═══ ENTRIES SHOWN ═══

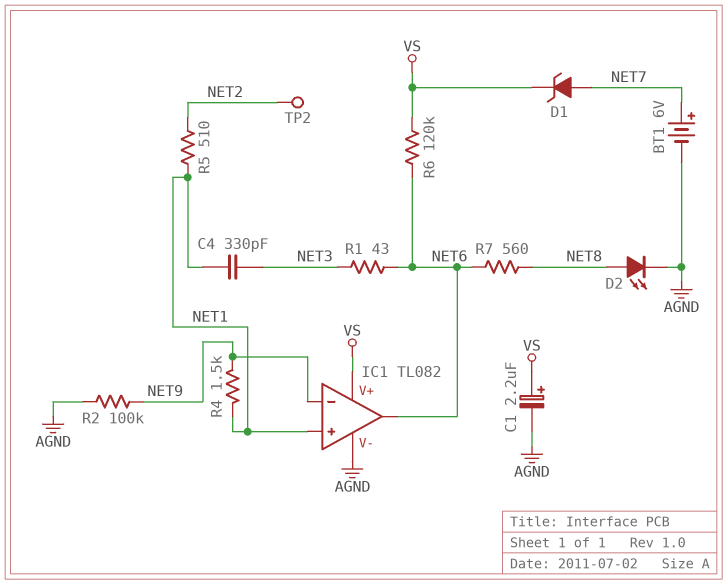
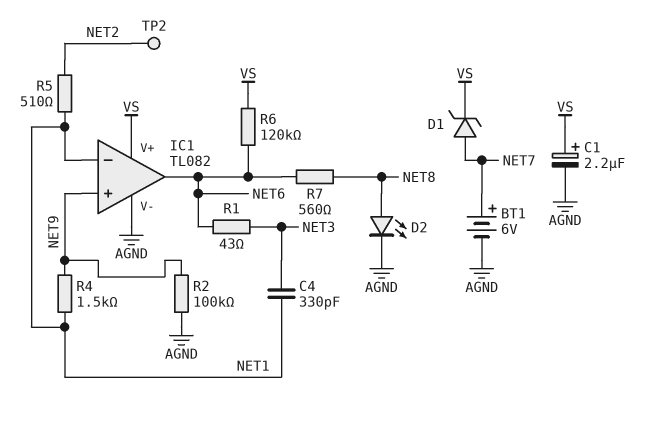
IC1 pin in+: NET1 -> NET9
IC1 pin in-: NET9 -> NET1

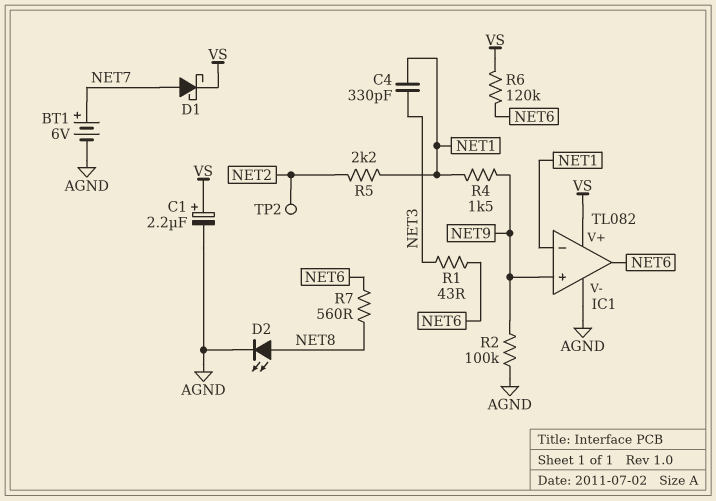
D1: zener (A NET7, K VS) -> schottky (A NET7, K VS)
R5: 510 (NET1, NET2) -> 2.2k (NET1, NET2)

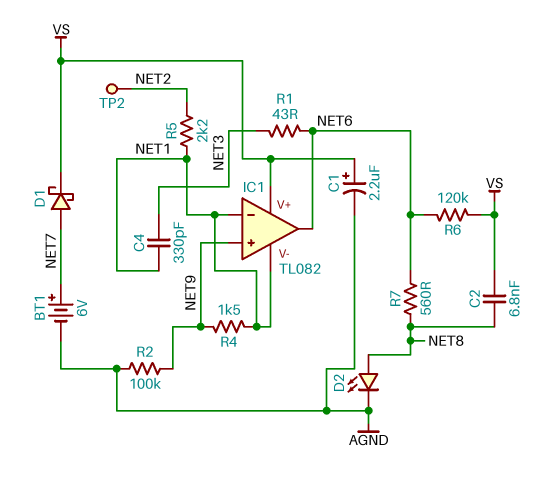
C2: none -> 6.8nF (NET8, VS)
IC1 pin V-: AGND -> NET1

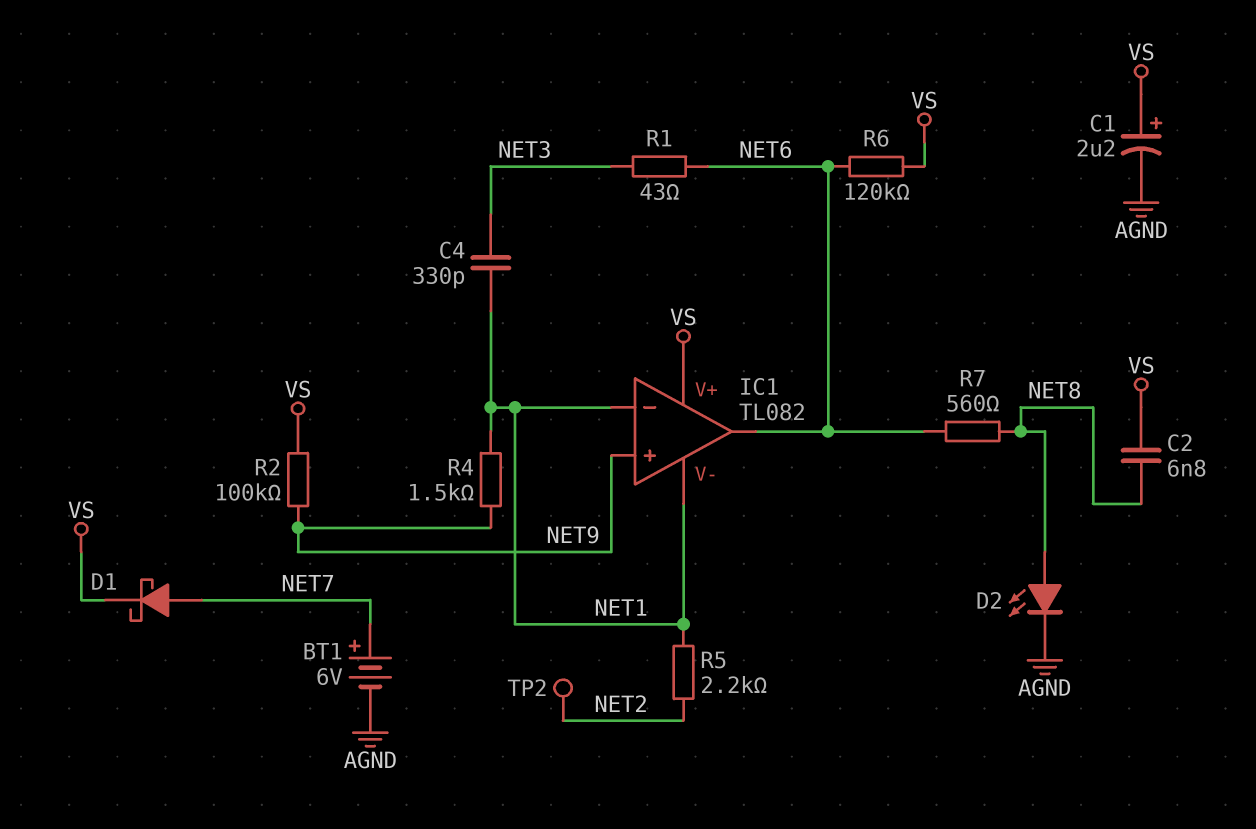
R2: 100k (AGND, NET9) -> 100k (NET9, VS)

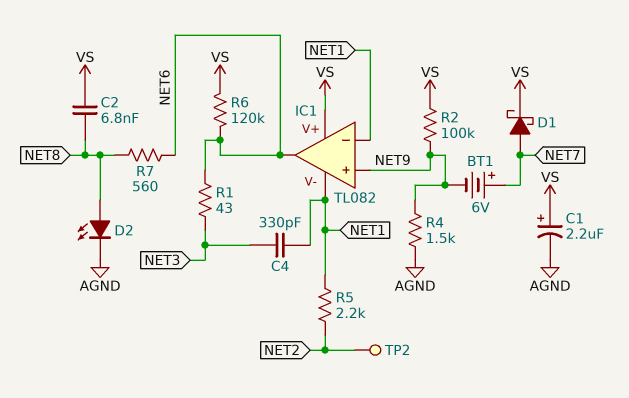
BT1: 6V (plus NET7, minus AGND) -> 6V (plus NET7, minus NET9)
R4: 1.5k (NET1, NET9) -> 1.5k (AGND, NET9)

═══

WORK TO COMPLETE -
Every entry above should be returned exactly, with no images included.

WRITTEN RESPONSE -
IC1 pin in+: NET1 -> NET9
IC1 pin in-: NET9 -> NET1

D1: zener (A NET7, K VS) -> schottky (A NET7, K VS)
R5: 510 (NET1, NET2) -> 2.2k (NET1, NET2)

C2: none -> 6.8nF (NET8, VS)
IC1 pin V-: AGND -> NET1

R2: 100k (AGND, NET9) -> 100k (NET9, VS)

BT1: 6V (plus NET7, minus AGND) -> 6V (plus NET7, minus NET9)
R4: 1.5k (NET1, NET9) -> 1.5k (AGND, NET9)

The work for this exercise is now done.